EXERCISE PROMPT:
Look through the entries below and report every line that has "blue".

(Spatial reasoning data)
+-------+

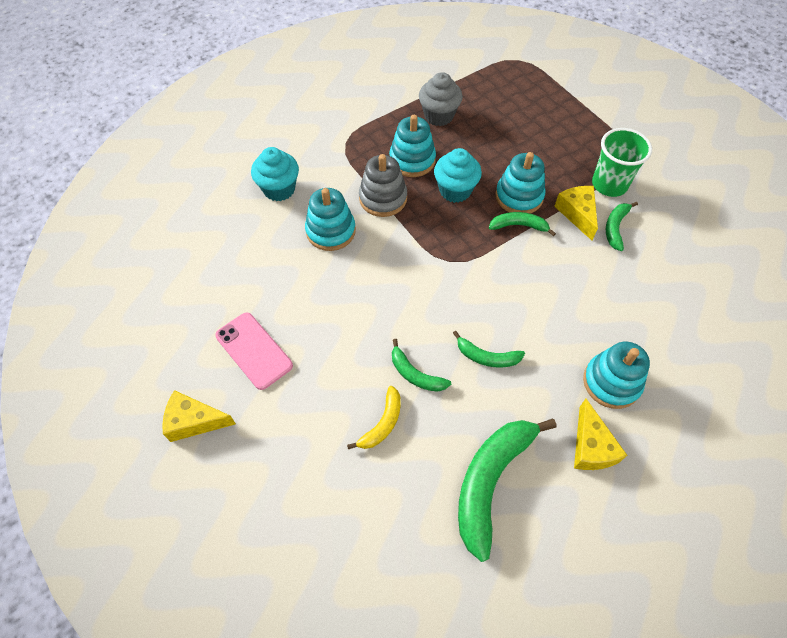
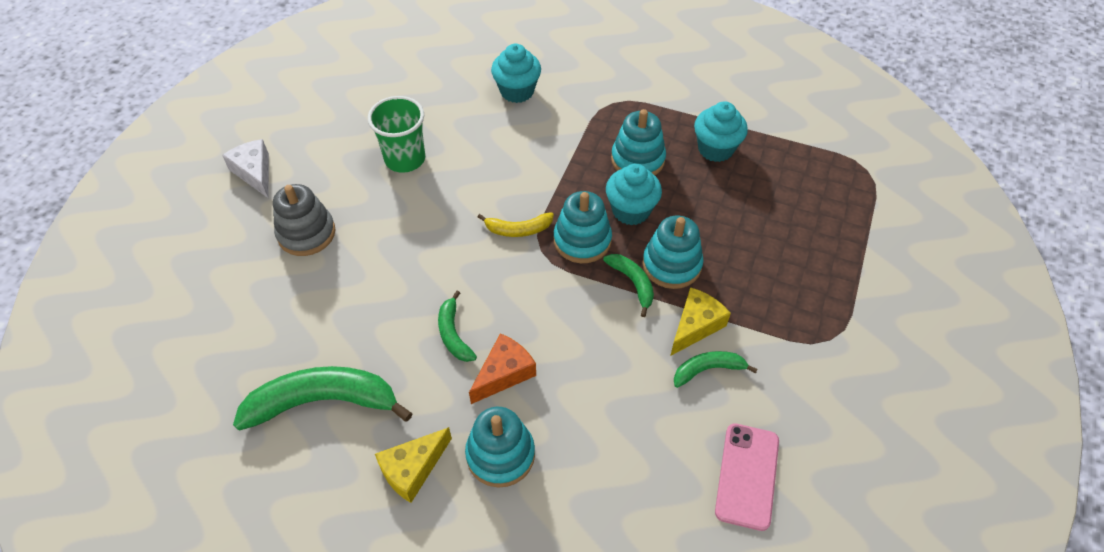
camera: 55 degrees right, 5 degrees down
(194, 421) = (255, 172): yellow cheese -> white cheese
(254, 350) = (342, 170): pink phone -> pink phone (747, 476)
(330, 231) = (501, 149): turquoise stacking toy -> turquoise stacking toy (582, 240)
(382, 423) = (330, 292): yellow banana -> yellow banana (518, 229)
(383, 198) = (571, 164): grey stacking toy -> grey stacking toy (306, 233)
(415, 374) = (396, 289): green banana -> none
(438, 116) = (715, 149): grey cupcake -> turquoise cupcake
(544, 343) = (504, 374): none -> orange cheese
(609, 184) = (766, 336): green cup -> green cup (405, 159)

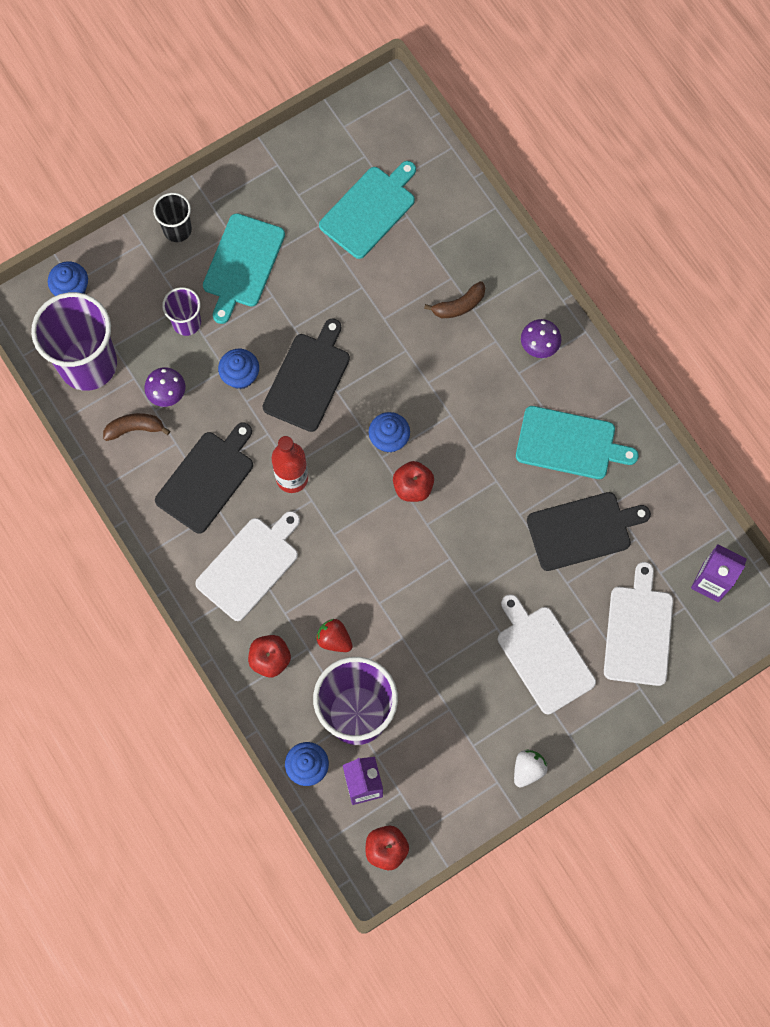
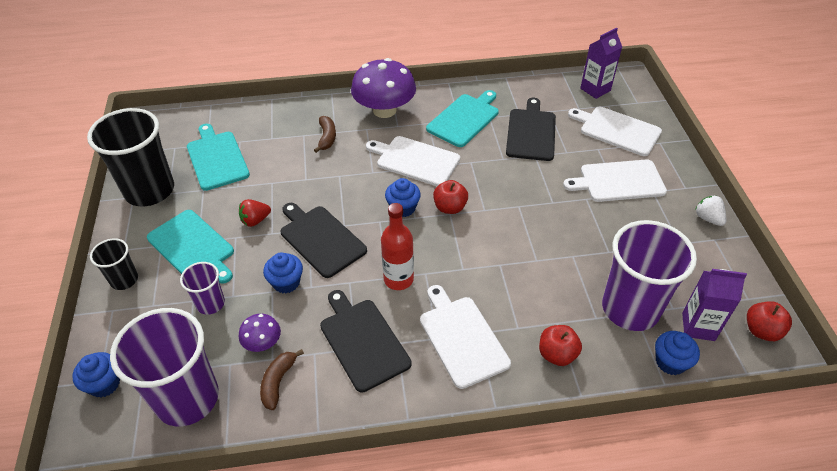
camera: 65 degrees left, 25 degrees down
(293, 174) = (149, 190): none -> black cup
(334, 639) = (556, 301): red strawberry -> red strawberry (255, 220)
(469, 419) = (415, 160): none -> white cutting board
(539, 345) = (384, 110): purple mushroom -> purple mushroom, size x2.09

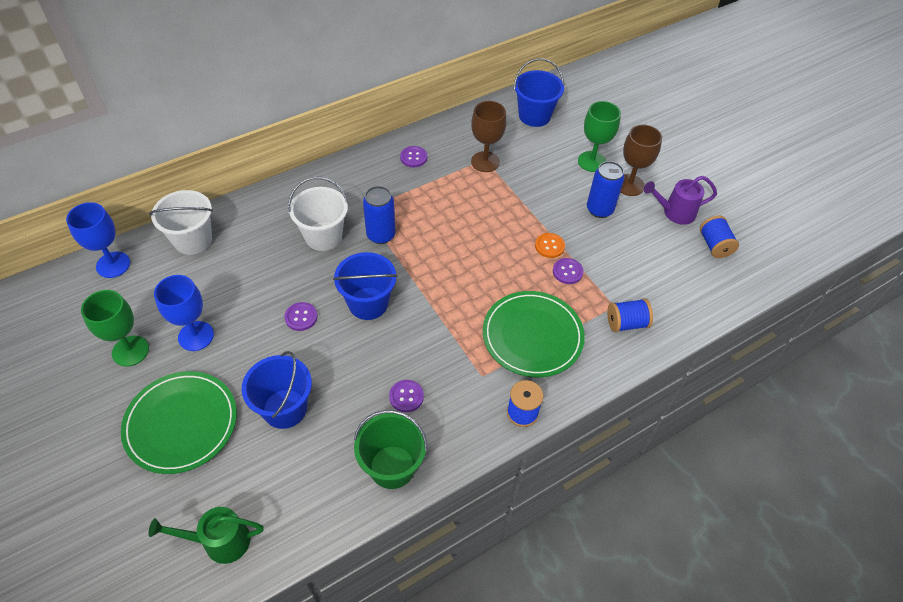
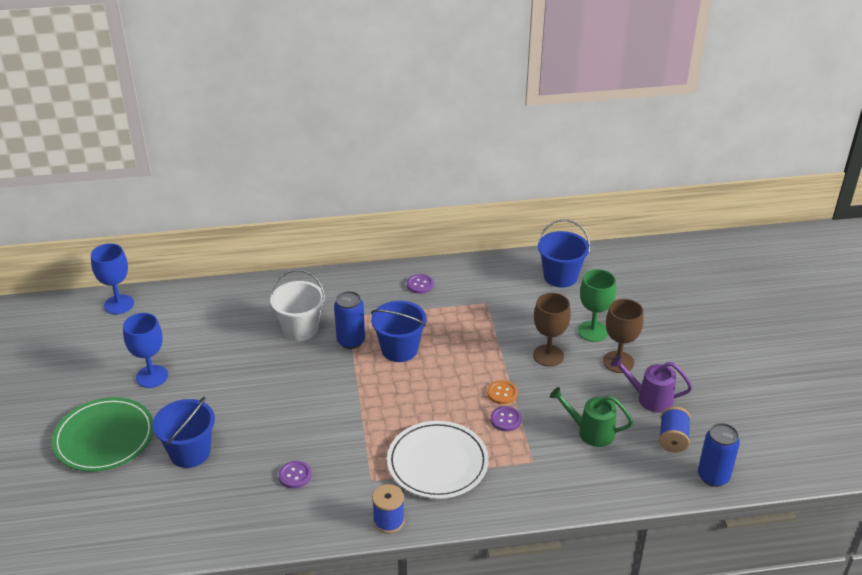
camera: 25 degrees right, 15 degrees down
(130, 351) = (96, 372): green goblet -> none
(193, 240) = (191, 302): white bucket -> none
(219, 541) = (85, 531): green watering can -> green watering can (590, 432)
(301, 317) = (244, 387): purple button -> none
(368, 303) = (306, 393): blue bucket -> blue bucket (399, 349)
(392, 467) = (250, 525): green bucket -> none
(485, 162) = (485, 305): brown goblet -> brown goblet (548, 355)
(532, 336) = (437, 463): green plate -> white plate
(599, 209) = (573, 375): blue can -> blue can (713, 477)
(626, 323) = (535, 479): blue spool -> none

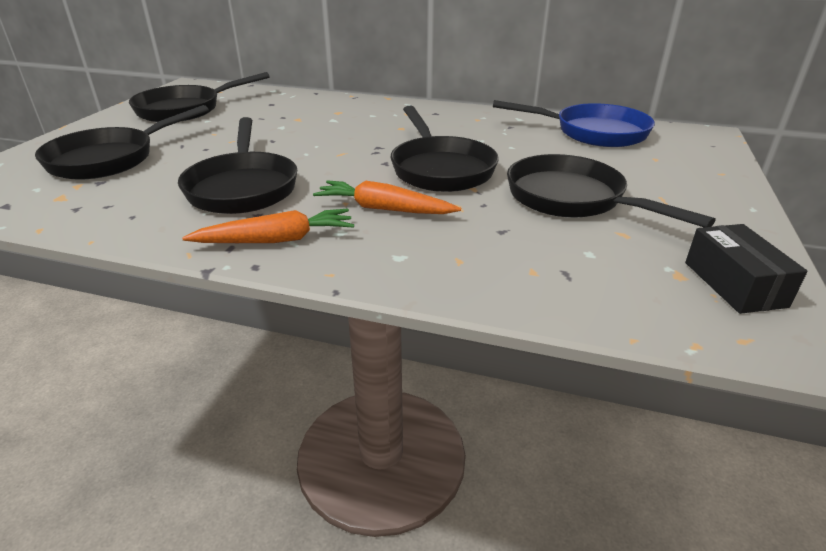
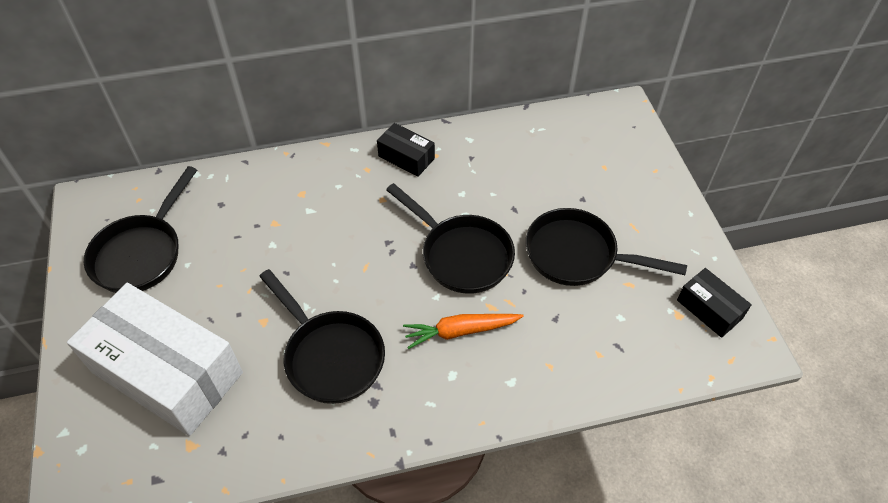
camera: 30 degrees left, 20 degrees up
(110, 159) = (167, 372): black pan -> white box
(276, 240) = (417, 406): orange carrot -> none
(448, 115) = (406, 157): none -> black box
(593, 132) = (541, 141): blue pan -> none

+-------+

RESPONSE TO THE EXERCISE:
(368, 303) = (306, 393): blue bucket -> blue bucket (399, 349)
(599, 209) = (573, 375): blue can -> blue can (713, 477)
(626, 323) = (535, 479): blue spool -> none
(593, 132) = (541, 141): blue pan -> none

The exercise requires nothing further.